**MATERIAL FOR THE TASK**
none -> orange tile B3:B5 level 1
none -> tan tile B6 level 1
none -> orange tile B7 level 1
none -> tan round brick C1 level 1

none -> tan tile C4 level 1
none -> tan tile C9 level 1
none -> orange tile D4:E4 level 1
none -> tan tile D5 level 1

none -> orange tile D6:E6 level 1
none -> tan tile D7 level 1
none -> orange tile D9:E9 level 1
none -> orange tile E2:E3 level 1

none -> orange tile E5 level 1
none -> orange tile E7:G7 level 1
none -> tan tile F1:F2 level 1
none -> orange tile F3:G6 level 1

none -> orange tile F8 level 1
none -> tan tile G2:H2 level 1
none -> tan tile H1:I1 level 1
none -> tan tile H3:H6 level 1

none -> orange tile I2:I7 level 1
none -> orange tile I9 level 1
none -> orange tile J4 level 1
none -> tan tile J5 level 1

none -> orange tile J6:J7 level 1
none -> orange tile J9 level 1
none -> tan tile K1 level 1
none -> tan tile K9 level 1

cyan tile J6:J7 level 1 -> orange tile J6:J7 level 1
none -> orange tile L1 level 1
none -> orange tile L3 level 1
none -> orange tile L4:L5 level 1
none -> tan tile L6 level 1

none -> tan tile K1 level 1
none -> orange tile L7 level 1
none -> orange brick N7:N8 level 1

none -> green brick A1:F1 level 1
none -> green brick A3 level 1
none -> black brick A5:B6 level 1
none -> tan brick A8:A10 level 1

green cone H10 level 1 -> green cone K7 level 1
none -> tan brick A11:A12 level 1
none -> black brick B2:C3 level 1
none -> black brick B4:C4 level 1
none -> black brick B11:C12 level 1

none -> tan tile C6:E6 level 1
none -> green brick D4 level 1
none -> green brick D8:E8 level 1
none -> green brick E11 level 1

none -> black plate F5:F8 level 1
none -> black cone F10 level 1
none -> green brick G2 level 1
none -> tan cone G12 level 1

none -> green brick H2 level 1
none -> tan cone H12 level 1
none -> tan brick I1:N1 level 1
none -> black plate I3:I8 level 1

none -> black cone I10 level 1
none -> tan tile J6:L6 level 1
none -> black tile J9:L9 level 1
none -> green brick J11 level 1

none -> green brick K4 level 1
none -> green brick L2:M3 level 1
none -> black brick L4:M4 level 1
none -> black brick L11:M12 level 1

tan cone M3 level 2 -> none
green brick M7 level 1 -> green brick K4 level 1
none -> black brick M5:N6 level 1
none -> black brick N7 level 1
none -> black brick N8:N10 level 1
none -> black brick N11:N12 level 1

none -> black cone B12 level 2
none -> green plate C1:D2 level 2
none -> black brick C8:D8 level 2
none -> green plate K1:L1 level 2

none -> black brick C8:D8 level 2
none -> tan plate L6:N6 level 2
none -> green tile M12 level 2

**PROBLEM DESCRIPTION**
Going back to the entries above, set down exactly the lines that begin at the one with "none -> green brick A1:F1 level 1" and end at the one with "none -> green plate C1:D2 level 2", both included, and nothing else.

**ANSWER TO THIS TASK**
none -> green brick A1:F1 level 1
none -> green brick A3 level 1
none -> black brick A5:B6 level 1
none -> tan brick A8:A10 level 1

green cone H10 level 1 -> green cone K7 level 1
none -> tan brick A11:A12 level 1
none -> black brick B2:C3 level 1
none -> black brick B4:C4 level 1
none -> black brick B11:C12 level 1

none -> tan tile C6:E6 level 1
none -> green brick D4 level 1
none -> green brick D8:E8 level 1
none -> green brick E11 level 1

none -> black plate F5:F8 level 1
none -> black cone F10 level 1
none -> green brick G2 level 1
none -> tan cone G12 level 1

none -> green brick H2 level 1
none -> tan cone H12 level 1
none -> tan brick I1:N1 level 1
none -> black plate I3:I8 level 1

none -> black cone I10 level 1
none -> tan tile J6:L6 level 1
none -> black tile J9:L9 level 1
none -> green brick J11 level 1

none -> green brick K4 level 1
none -> green brick L2:M3 level 1
none -> black brick L4:M4 level 1
none -> black brick L11:M12 level 1

tan cone M3 level 2 -> none
green brick M7 level 1 -> green brick K4 level 1
none -> black brick M5:N6 level 1
none -> black brick N7 level 1
none -> black brick N8:N10 level 1
none -> black brick N11:N12 level 1

none -> black cone B12 level 2
none -> green plate C1:D2 level 2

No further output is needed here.